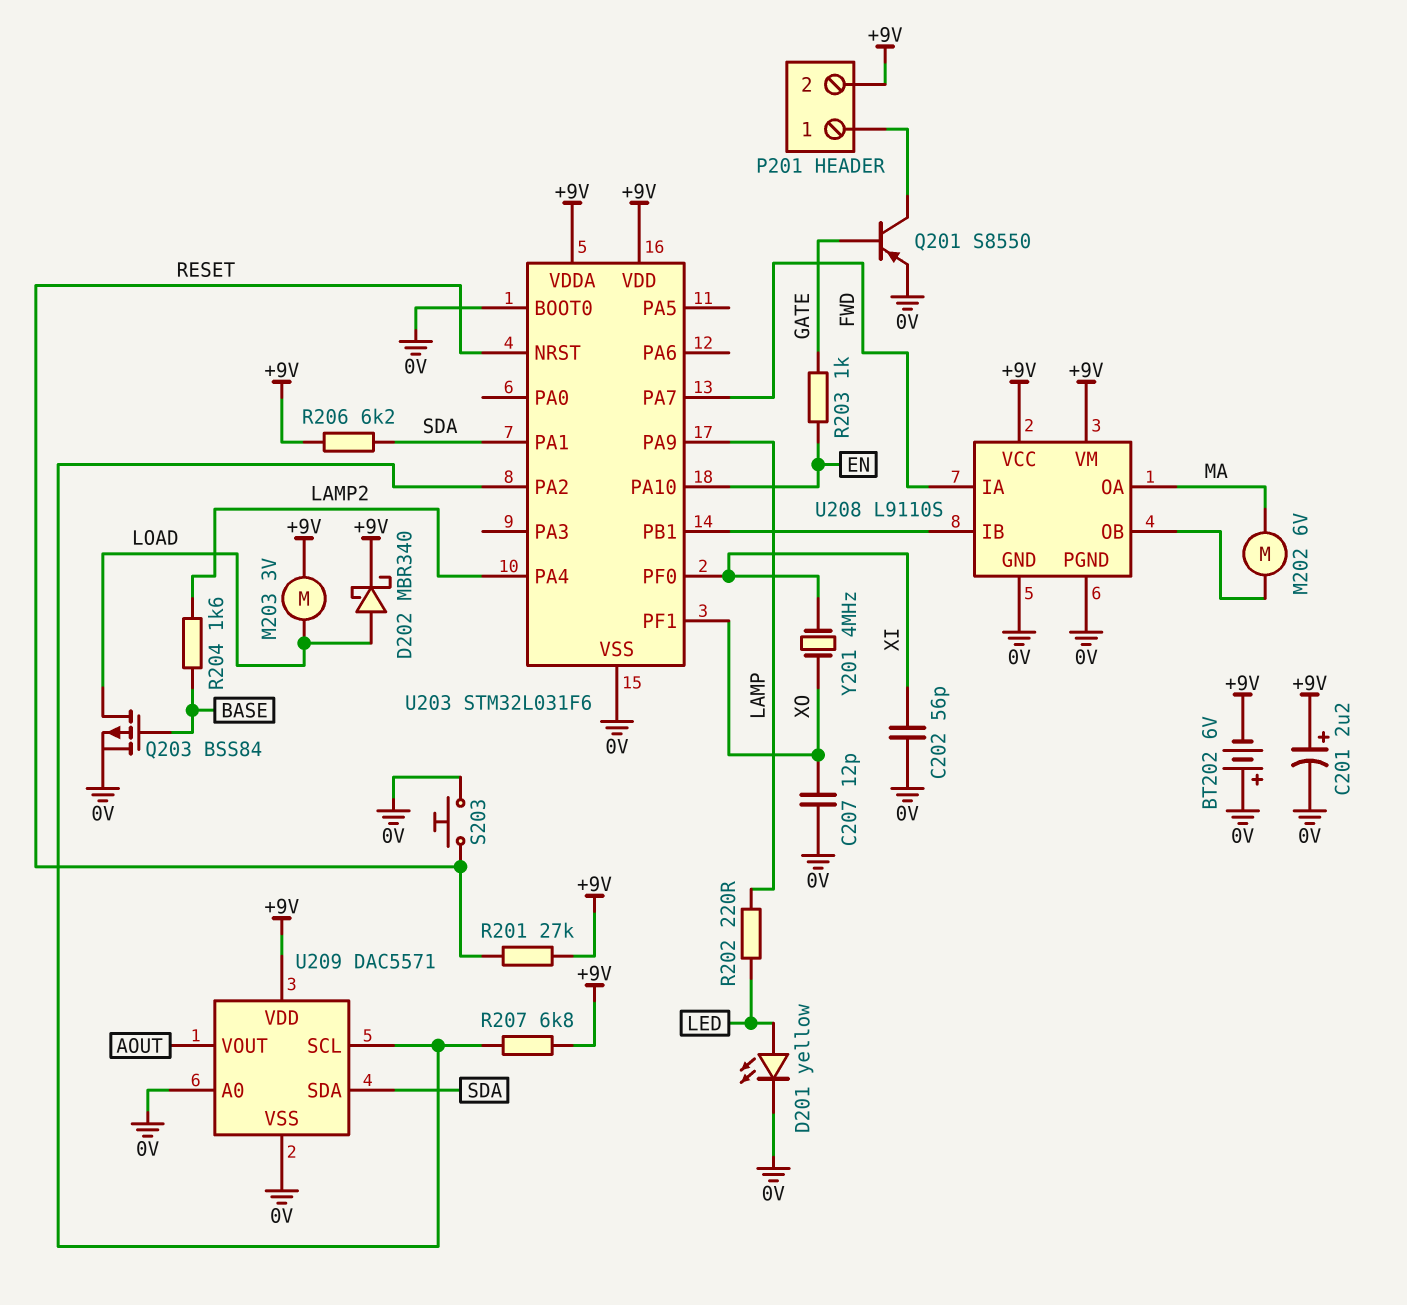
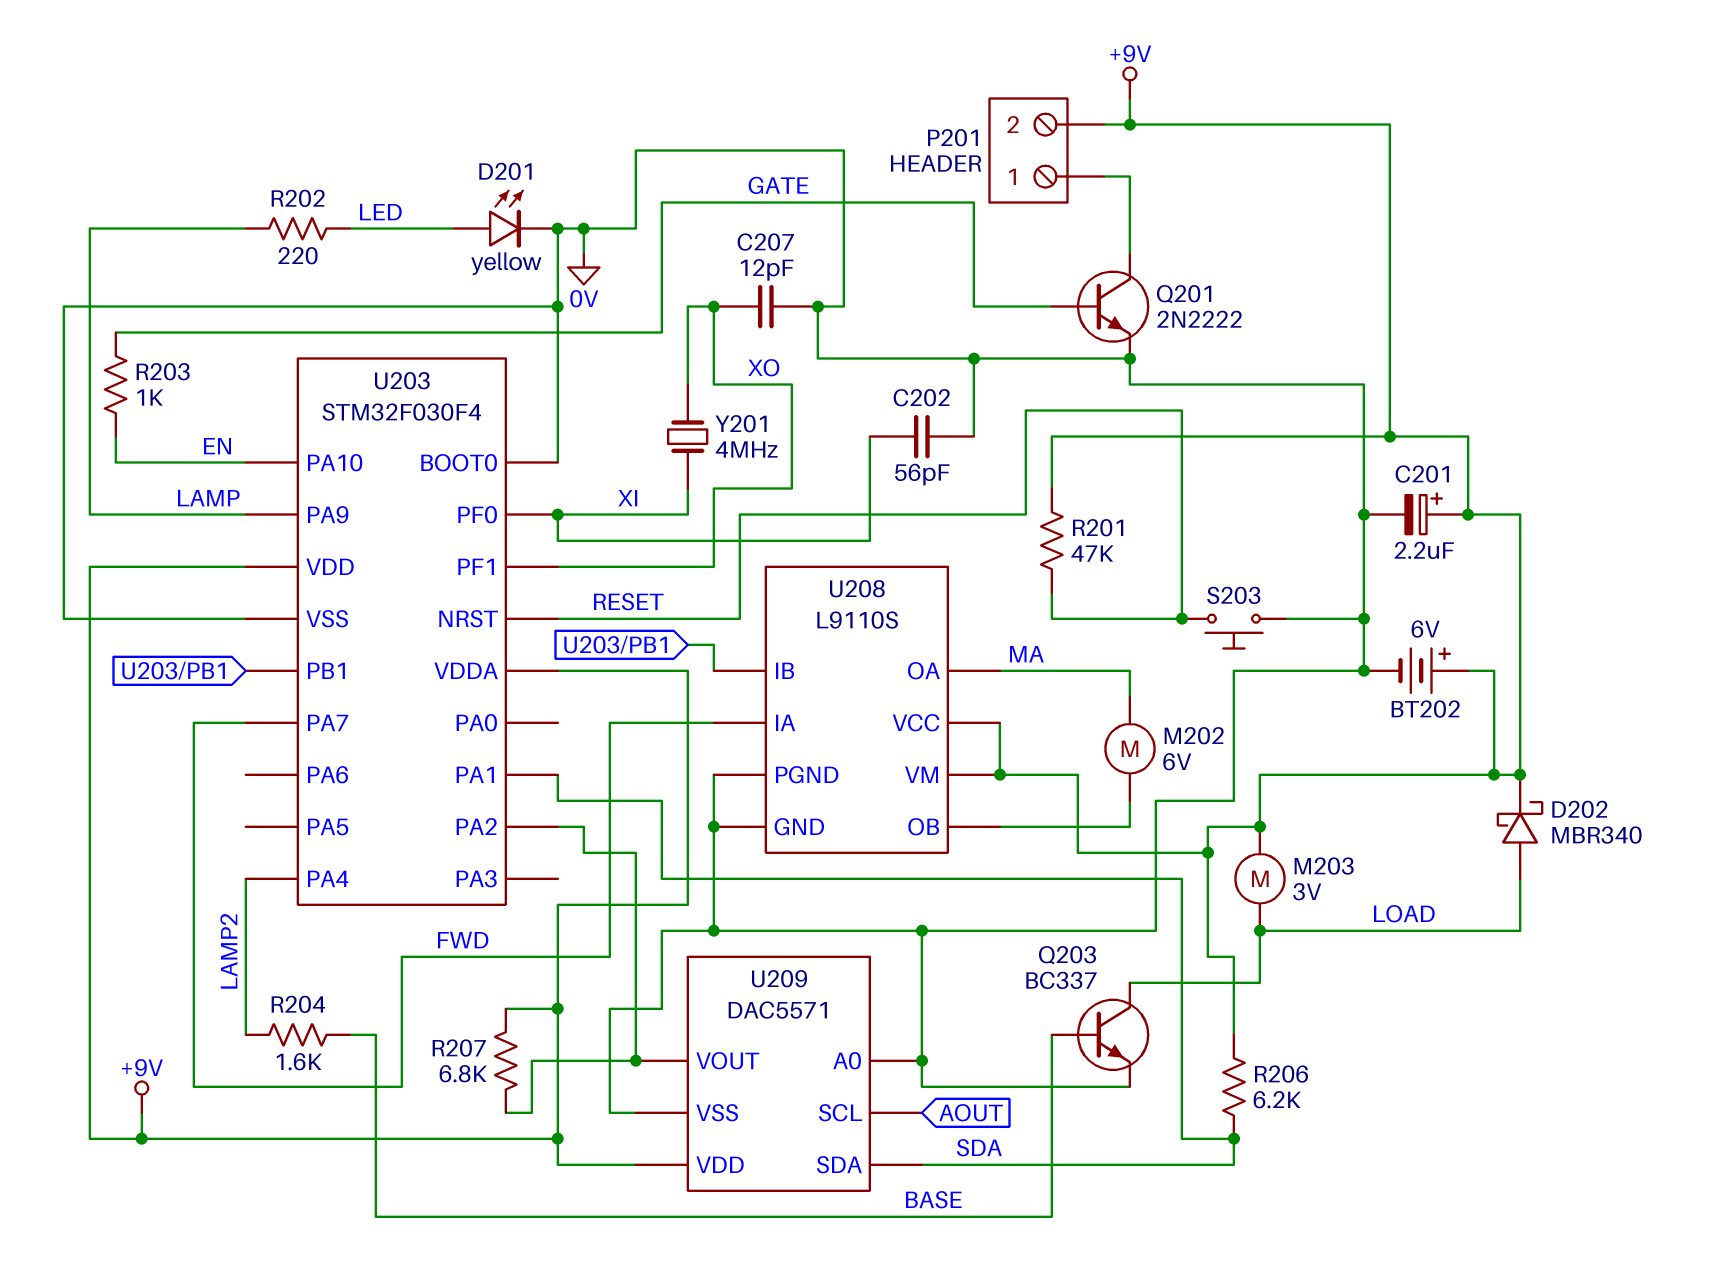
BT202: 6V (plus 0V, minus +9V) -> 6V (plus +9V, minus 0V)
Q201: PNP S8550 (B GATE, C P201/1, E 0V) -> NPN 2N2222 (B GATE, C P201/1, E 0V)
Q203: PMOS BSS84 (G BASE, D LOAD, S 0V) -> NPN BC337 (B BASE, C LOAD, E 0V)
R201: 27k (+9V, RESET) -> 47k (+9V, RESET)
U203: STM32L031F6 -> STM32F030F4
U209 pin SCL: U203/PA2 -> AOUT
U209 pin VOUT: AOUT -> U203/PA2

• _PROBLEM DETAILS_
Exclude the pictures. Write out the remaining data exactly.

• _THE COMPLETED TASK_
BT202: 6V (plus 0V, minus +9V) -> 6V (plus +9V, minus 0V)
Q201: PNP S8550 (B GATE, C P201/1, E 0V) -> NPN 2N2222 (B GATE, C P201/1, E 0V)
Q203: PMOS BSS84 (G BASE, D LOAD, S 0V) -> NPN BC337 (B BASE, C LOAD, E 0V)
R201: 27k (+9V, RESET) -> 47k (+9V, RESET)
U203: STM32L031F6 -> STM32F030F4
U209 pin SCL: U203/PA2 -> AOUT
U209 pin VOUT: AOUT -> U203/PA2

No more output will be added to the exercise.